What you need to do.
Only the lines below starting at the one that contains "Q3: NMOS IRLZ44N" and ending at the one that contains "SW3: switch (GND, W2) -> button (GND, W2)" are to be reproduced, exactly and with both ends kept.

Dataset records.

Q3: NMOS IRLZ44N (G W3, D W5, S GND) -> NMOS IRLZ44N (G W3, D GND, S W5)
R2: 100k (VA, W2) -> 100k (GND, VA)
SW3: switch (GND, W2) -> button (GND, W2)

==

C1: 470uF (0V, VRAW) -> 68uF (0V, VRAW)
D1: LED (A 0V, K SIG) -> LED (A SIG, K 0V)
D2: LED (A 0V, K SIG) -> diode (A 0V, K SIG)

Solution to this task.
Q3: NMOS IRLZ44N (G W3, D W5, S GND) -> NMOS IRLZ44N (G W3, D GND, S W5)
R2: 100k (VA, W2) -> 100k (GND, VA)
SW3: switch (GND, W2) -> button (GND, W2)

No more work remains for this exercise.